• **Activity**: The answer must be every line below that contains the string "degrees".

• **Data**:
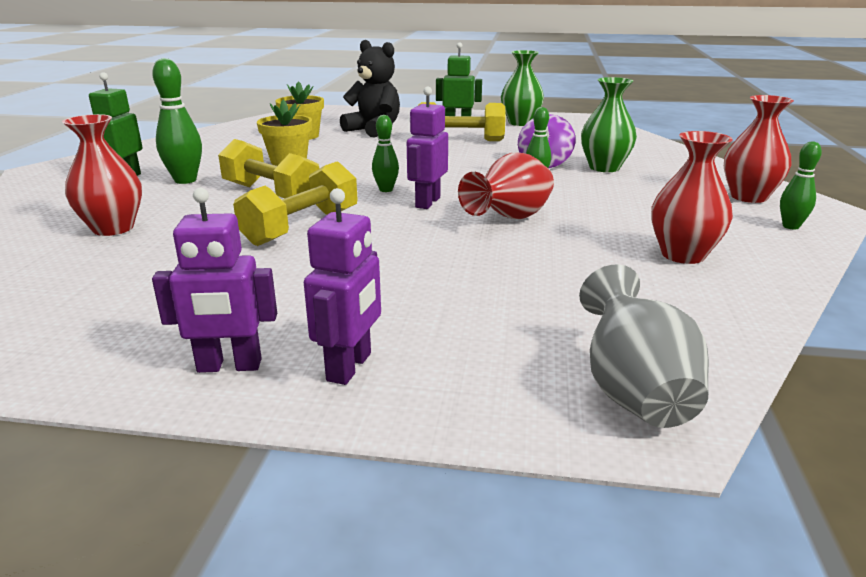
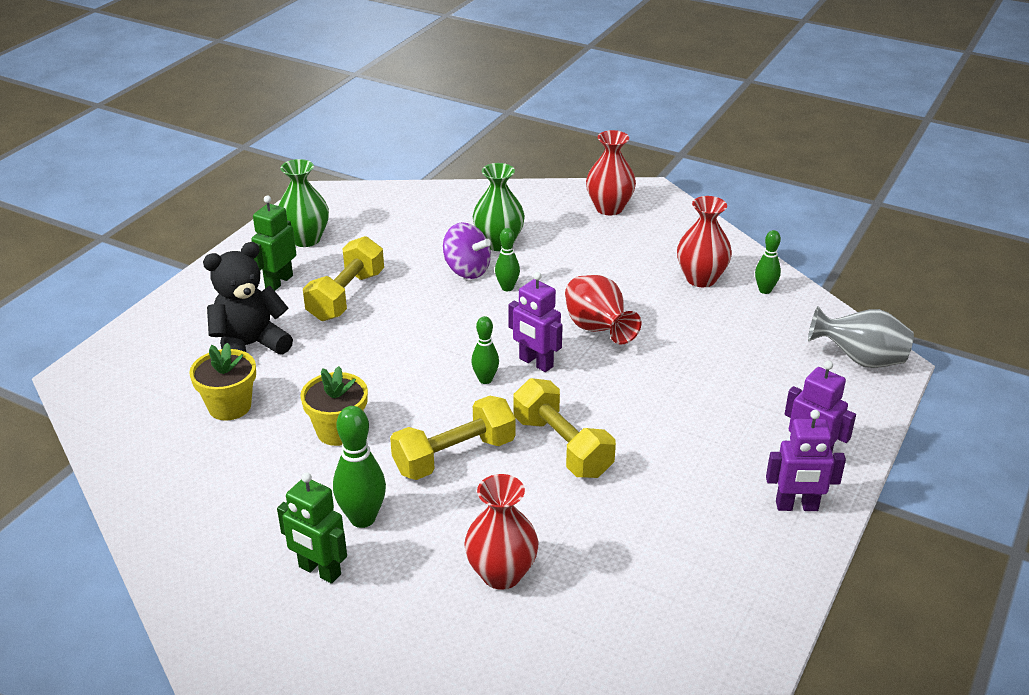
camera: 70 degrees left, 10 degrees up
purple robot [152,188,277,373] -> purple robot turned 75 degrees clockwise [766,410,846,511]
green bowling pin [780,141,822,230] -> green bowling pin moved to [755,230,781,294]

• **Answer to this exercise**:
camera: 70 degrees left, 10 degrees up
purple robot [152,188,277,373] -> purple robot turned 75 degrees clockwise [766,410,846,511]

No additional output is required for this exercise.